▶ [What the exercise asks]: Your response must be made up of each line in the data below that contains the string "shape".

::::

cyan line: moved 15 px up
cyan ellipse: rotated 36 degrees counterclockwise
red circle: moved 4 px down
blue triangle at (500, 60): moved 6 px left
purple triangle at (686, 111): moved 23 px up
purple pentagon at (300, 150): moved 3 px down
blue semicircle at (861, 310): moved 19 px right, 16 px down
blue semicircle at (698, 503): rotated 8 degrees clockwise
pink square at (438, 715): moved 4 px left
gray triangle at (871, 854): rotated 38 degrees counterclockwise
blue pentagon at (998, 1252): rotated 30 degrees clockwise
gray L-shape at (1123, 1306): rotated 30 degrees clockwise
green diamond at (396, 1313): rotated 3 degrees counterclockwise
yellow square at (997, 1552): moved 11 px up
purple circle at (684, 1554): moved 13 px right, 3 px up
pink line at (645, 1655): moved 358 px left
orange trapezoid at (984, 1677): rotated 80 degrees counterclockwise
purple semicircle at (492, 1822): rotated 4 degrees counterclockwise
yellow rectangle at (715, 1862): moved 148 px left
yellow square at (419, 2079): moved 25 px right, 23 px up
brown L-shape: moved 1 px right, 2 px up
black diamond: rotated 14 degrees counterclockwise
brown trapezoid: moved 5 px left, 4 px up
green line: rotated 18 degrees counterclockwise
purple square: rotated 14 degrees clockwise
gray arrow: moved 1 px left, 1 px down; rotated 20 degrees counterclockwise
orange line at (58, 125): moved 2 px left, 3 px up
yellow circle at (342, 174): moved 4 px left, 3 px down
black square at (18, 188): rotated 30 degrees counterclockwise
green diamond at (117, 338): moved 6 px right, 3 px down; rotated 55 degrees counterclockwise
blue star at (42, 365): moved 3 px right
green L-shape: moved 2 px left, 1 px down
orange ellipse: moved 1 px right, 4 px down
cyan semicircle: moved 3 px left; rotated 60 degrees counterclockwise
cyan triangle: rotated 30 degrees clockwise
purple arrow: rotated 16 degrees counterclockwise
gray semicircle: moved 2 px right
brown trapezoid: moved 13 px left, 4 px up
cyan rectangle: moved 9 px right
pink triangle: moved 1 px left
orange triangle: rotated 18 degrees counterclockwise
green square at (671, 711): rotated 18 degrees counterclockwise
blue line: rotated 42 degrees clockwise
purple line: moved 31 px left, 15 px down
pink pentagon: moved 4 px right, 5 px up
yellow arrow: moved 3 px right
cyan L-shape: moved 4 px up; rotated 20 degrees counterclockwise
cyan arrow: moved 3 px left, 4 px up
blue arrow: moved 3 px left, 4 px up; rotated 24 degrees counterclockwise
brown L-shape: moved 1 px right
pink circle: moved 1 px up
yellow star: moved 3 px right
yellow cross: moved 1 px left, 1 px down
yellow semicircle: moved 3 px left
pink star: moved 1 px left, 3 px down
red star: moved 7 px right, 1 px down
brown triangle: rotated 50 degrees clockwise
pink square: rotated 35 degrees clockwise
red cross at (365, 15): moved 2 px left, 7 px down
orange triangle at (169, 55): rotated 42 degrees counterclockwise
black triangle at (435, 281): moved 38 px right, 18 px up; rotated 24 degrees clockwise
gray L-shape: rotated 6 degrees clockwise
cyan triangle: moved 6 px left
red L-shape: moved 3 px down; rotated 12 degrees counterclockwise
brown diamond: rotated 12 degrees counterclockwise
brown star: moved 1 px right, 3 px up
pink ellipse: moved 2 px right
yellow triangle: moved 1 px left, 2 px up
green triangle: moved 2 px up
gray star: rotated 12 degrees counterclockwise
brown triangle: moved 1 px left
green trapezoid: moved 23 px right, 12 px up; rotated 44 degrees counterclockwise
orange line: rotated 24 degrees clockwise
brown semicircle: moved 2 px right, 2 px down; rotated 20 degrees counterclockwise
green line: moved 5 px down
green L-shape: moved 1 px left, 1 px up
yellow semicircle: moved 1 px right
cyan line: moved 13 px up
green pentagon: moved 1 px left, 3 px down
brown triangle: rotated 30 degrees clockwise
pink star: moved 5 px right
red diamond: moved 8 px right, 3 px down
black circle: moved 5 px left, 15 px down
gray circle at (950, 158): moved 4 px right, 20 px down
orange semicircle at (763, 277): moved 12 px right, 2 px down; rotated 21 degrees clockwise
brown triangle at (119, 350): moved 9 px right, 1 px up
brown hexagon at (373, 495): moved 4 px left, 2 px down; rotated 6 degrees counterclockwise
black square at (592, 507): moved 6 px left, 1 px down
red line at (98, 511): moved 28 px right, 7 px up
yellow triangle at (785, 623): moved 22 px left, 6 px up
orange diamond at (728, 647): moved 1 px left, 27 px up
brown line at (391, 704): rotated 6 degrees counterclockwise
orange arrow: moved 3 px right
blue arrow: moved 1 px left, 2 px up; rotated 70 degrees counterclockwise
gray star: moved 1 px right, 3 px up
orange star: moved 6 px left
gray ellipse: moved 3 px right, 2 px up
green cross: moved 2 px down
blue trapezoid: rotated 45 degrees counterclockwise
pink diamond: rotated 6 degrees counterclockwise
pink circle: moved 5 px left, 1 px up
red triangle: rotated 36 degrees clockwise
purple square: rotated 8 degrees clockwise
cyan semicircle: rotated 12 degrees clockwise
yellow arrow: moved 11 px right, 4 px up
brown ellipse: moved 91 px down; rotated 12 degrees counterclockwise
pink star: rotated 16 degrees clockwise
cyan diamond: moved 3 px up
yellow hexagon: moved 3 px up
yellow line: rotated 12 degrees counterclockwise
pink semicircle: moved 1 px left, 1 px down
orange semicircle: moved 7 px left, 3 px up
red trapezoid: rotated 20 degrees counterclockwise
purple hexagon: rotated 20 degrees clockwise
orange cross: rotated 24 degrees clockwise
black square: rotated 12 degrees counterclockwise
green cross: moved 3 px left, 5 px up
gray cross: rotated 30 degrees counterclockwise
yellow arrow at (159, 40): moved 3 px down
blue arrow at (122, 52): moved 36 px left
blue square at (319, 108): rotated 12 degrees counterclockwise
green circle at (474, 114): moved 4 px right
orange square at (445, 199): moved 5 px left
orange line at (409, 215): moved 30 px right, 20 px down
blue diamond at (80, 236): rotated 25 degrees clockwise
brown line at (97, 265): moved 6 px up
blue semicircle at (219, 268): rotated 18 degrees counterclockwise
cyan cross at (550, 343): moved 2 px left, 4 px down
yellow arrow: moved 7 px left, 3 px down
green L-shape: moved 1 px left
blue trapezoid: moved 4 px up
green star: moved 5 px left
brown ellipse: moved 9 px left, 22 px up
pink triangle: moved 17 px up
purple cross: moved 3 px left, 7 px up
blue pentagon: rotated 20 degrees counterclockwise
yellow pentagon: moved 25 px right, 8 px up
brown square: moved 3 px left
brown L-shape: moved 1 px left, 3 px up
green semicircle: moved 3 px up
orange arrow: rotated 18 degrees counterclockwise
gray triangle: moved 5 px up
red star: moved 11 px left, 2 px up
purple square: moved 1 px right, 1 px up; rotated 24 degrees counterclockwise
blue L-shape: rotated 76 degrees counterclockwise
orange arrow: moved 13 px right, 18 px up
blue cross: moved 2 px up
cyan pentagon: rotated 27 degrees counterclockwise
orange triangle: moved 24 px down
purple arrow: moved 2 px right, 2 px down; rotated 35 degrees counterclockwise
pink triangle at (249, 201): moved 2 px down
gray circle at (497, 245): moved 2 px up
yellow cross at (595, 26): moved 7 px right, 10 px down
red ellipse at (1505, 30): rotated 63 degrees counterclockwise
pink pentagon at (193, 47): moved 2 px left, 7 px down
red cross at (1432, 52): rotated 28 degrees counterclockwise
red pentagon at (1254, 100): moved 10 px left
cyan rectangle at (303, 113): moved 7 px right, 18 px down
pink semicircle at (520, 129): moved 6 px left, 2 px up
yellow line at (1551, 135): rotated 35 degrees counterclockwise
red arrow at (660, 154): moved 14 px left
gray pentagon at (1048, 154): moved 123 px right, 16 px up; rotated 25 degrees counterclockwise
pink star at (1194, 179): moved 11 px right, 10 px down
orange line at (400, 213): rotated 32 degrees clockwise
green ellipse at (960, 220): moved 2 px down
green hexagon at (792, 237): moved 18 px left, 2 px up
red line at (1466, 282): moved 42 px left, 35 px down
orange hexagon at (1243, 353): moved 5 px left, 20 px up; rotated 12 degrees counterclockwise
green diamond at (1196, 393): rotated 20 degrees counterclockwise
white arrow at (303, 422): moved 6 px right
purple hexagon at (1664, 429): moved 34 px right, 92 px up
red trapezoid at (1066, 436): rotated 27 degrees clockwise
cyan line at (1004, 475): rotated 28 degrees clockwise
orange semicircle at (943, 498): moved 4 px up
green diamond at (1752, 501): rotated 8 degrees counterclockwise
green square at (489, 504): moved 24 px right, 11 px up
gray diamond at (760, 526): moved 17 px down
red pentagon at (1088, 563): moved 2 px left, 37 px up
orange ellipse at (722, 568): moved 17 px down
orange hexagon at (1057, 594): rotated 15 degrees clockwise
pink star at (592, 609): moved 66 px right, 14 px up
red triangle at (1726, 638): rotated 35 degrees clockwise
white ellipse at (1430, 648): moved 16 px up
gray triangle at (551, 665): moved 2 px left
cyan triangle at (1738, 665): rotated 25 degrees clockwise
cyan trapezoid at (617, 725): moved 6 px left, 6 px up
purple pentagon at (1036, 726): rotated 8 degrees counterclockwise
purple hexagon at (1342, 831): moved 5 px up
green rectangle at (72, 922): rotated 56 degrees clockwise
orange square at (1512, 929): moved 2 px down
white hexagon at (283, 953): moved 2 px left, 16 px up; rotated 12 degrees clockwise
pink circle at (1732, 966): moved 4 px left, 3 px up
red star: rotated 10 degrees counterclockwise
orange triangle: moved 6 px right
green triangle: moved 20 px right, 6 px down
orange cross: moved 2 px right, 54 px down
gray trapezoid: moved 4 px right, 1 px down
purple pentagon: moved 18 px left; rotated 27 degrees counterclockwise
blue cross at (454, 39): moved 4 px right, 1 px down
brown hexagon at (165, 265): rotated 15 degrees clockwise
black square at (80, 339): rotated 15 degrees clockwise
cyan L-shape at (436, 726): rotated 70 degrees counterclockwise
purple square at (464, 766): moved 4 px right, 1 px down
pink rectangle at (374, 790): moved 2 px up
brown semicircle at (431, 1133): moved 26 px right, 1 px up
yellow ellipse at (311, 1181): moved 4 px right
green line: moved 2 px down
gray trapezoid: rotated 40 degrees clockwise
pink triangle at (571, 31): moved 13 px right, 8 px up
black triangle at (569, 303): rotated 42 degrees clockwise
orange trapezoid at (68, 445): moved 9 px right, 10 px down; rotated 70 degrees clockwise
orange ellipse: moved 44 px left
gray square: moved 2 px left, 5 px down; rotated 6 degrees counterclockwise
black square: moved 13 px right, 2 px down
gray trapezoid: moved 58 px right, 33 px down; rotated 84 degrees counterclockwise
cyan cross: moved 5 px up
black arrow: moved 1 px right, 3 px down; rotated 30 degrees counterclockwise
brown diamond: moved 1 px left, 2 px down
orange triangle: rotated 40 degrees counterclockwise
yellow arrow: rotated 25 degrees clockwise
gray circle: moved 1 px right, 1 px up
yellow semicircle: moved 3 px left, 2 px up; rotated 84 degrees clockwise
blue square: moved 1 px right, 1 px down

::::

▶ [Output for this exercise]:
gray L-shape at (1123, 1306): rotated 30 degrees clockwise
brown L-shape: moved 1 px right, 2 px up
green L-shape: moved 2 px left, 1 px down
cyan L-shape: moved 4 px up; rotated 20 degrees counterclockwise
brown L-shape: moved 1 px right
gray L-shape: rotated 6 degrees clockwise
red L-shape: moved 3 px down; rotated 12 degrees counterclockwise
green L-shape: moved 1 px left, 1 px up
green L-shape: moved 1 px left
brown L-shape: moved 1 px left, 3 px up
blue L-shape: rotated 76 degrees counterclockwise
cyan L-shape at (436, 726): rotated 70 degrees counterclockwise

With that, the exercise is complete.